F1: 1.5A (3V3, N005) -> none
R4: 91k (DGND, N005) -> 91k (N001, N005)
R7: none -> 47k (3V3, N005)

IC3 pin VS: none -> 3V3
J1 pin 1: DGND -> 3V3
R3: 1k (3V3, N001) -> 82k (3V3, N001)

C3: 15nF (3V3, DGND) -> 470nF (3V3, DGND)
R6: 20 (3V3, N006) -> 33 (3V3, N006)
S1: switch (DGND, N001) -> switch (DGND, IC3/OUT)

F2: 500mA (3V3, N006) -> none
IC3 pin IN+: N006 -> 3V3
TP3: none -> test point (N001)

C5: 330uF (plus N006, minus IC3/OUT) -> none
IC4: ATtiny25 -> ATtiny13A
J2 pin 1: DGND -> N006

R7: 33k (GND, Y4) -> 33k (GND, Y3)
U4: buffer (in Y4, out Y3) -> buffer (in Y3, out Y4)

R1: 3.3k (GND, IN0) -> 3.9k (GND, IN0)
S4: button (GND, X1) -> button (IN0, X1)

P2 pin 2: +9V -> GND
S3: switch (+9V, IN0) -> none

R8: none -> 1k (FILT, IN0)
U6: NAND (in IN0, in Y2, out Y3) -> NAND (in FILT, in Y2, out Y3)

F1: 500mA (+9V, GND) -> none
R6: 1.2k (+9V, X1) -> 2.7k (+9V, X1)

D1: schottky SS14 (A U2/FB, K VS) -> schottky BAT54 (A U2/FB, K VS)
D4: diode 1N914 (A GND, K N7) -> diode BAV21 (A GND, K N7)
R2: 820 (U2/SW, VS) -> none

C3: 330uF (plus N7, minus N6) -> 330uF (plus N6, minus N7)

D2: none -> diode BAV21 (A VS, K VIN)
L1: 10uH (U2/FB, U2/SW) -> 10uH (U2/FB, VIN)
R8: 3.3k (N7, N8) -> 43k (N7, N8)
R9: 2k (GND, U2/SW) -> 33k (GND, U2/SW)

==============================

• Task to carry out
Word for word, restate the material above.

• Exercise response
F1: 1.5A (3V3, N005) -> none
R4: 91k (DGND, N005) -> 91k (N001, N005)
R7: none -> 47k (3V3, N005)

IC3 pin VS: none -> 3V3
J1 pin 1: DGND -> 3V3
R3: 1k (3V3, N001) -> 82k (3V3, N001)

C3: 15nF (3V3, DGND) -> 470nF (3V3, DGND)
R6: 20 (3V3, N006) -> 33 (3V3, N006)
S1: switch (DGND, N001) -> switch (DGND, IC3/OUT)

F2: 500mA (3V3, N006) -> none
IC3 pin IN+: N006 -> 3V3
TP3: none -> test point (N001)

C5: 330uF (plus N006, minus IC3/OUT) -> none
IC4: ATtiny25 -> ATtiny13A
J2 pin 1: DGND -> N006

R7: 33k (GND, Y4) -> 33k (GND, Y3)
U4: buffer (in Y4, out Y3) -> buffer (in Y3, out Y4)

R1: 3.3k (GND, IN0) -> 3.9k (GND, IN0)
S4: button (GND, X1) -> button (IN0, X1)

P2 pin 2: +9V -> GND
S3: switch (+9V, IN0) -> none

R8: none -> 1k (FILT, IN0)
U6: NAND (in IN0, in Y2, out Y3) -> NAND (in FILT, in Y2, out Y3)

F1: 500mA (+9V, GND) -> none
R6: 1.2k (+9V, X1) -> 2.7k (+9V, X1)

D1: schottky SS14 (A U2/FB, K VS) -> schottky BAT54 (A U2/FB, K VS)
D4: diode 1N914 (A GND, K N7) -> diode BAV21 (A GND, K N7)
R2: 820 (U2/SW, VS) -> none

C3: 330uF (plus N7, minus N6) -> 330uF (plus N6, minus N7)

D2: none -> diode BAV21 (A VS, K VIN)
L1: 10uH (U2/FB, U2/SW) -> 10uH (U2/FB, VIN)
R8: 3.3k (N7, N8) -> 43k (N7, N8)
R9: 2k (GND, U2/SW) -> 33k (GND, U2/SW)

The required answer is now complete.